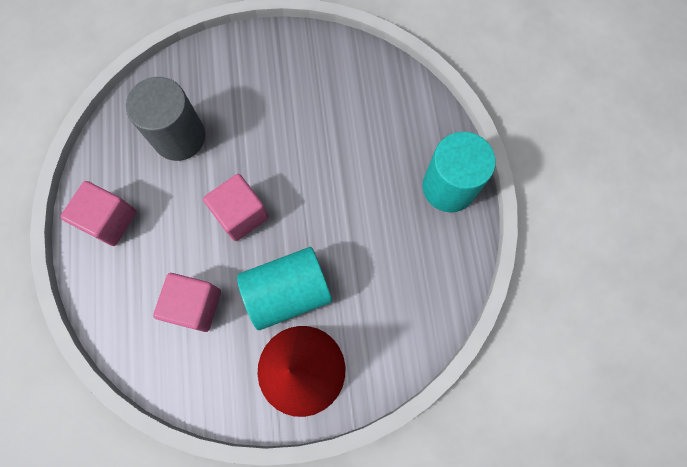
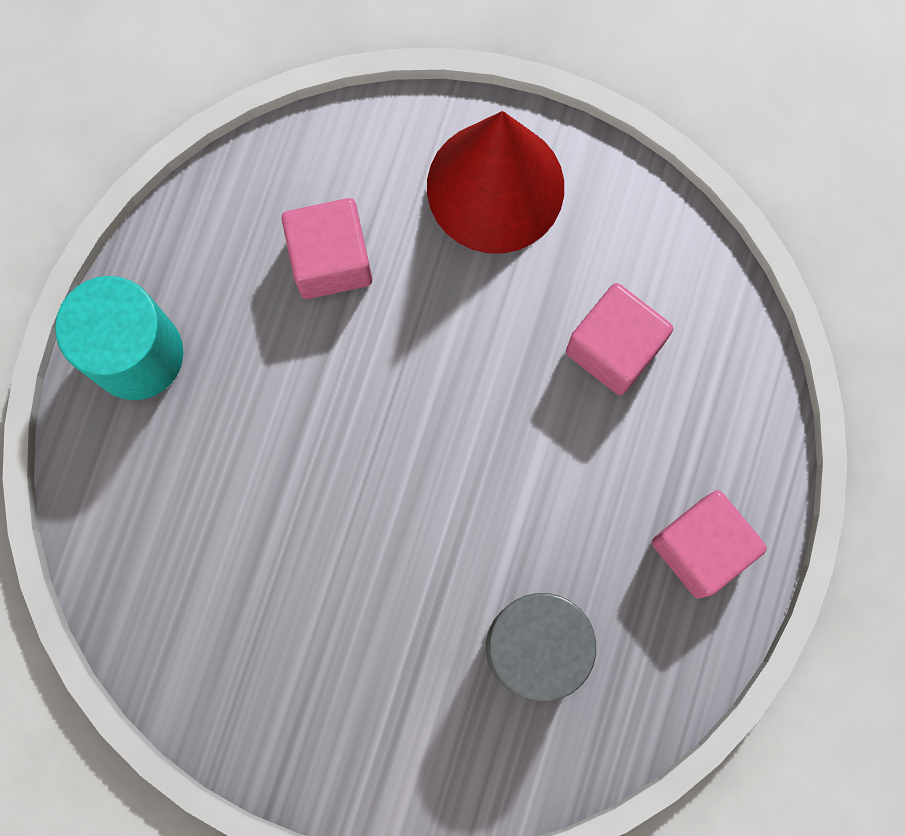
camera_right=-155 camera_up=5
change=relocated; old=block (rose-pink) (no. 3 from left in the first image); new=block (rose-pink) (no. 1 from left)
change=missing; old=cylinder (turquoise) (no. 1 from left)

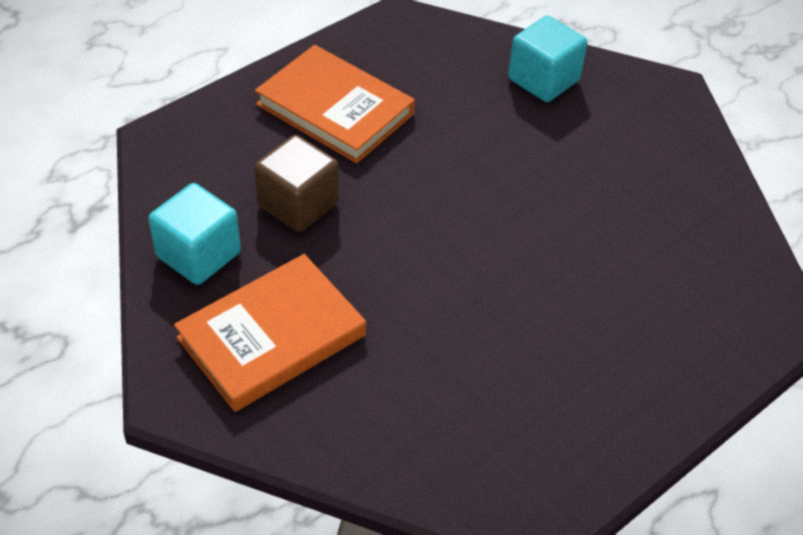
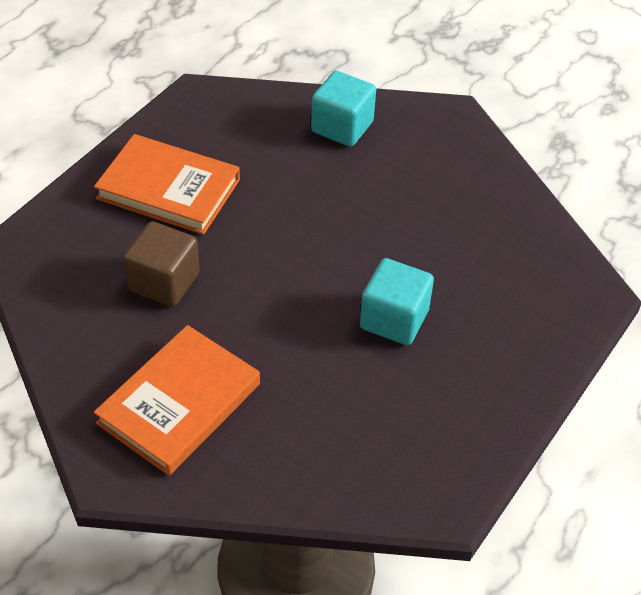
camera_right=-15 camera_up=0
change=relocated; old=block (turquoise) (no. 1 from left in the first image); new=block (turquoise) (no. 2 from left)

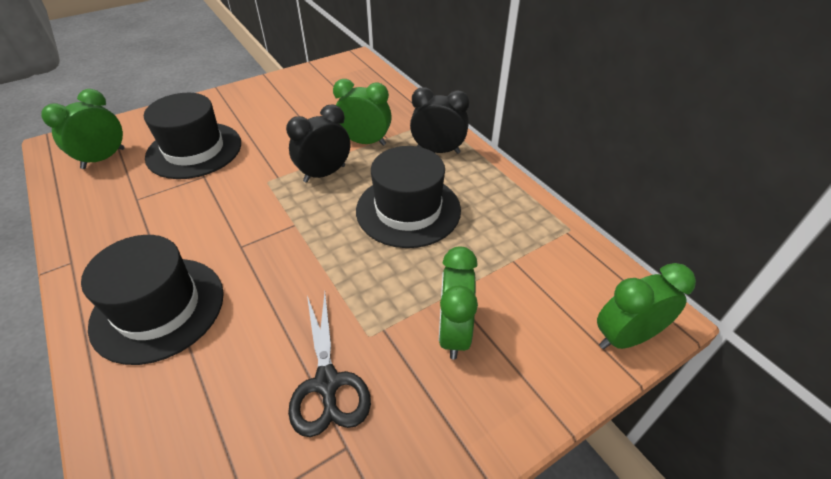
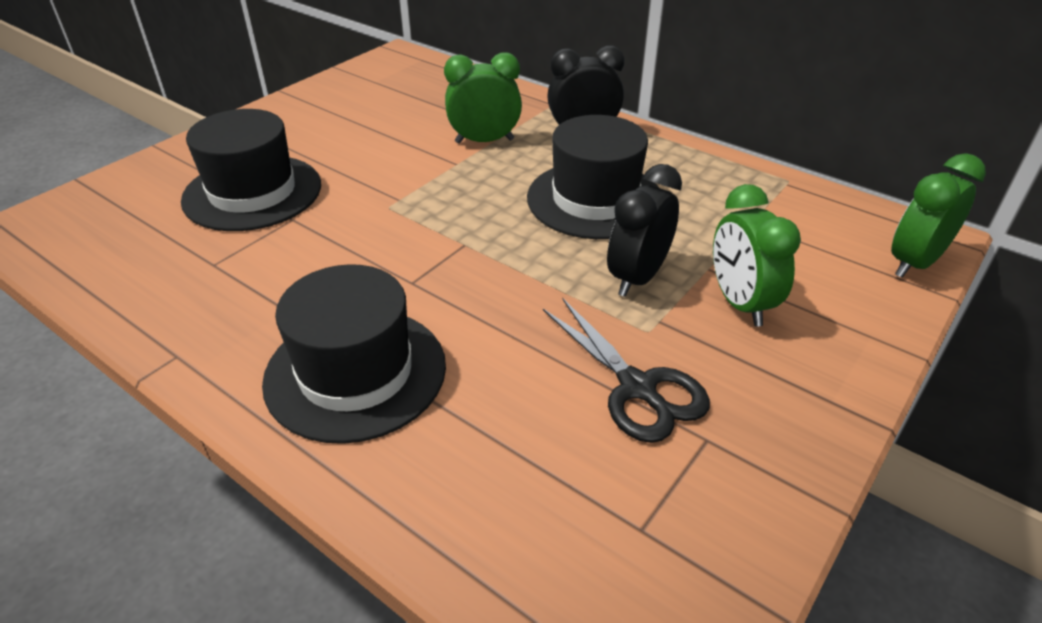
camera_right=-20 camera_up=-5
change=missing; old=clock (green) (no. 1 from left)
change=relocated; old=clock (jet-black) (no. 1 from left in the first image); new=clock (jet-black) (no. 2 from left)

***

With the pictures removed, repeat the listing above exactly as it stands.

camera_right=-155 camera_up=5
change=relocated; old=block (rose-pink) (no. 3 from left in the first image); new=block (rose-pink) (no. 1 from left)
change=missing; old=cylinder (turquoise) (no. 1 from left)

camera_right=-15 camera_up=0
change=relocated; old=block (turquoise) (no. 1 from left in the first image); new=block (turquoise) (no. 2 from left)

camera_right=-20 camera_up=-5
change=missing; old=clock (green) (no. 1 from left)
change=relocated; old=clock (jet-black) (no. 1 from left in the first image); new=clock (jet-black) (no. 2 from left)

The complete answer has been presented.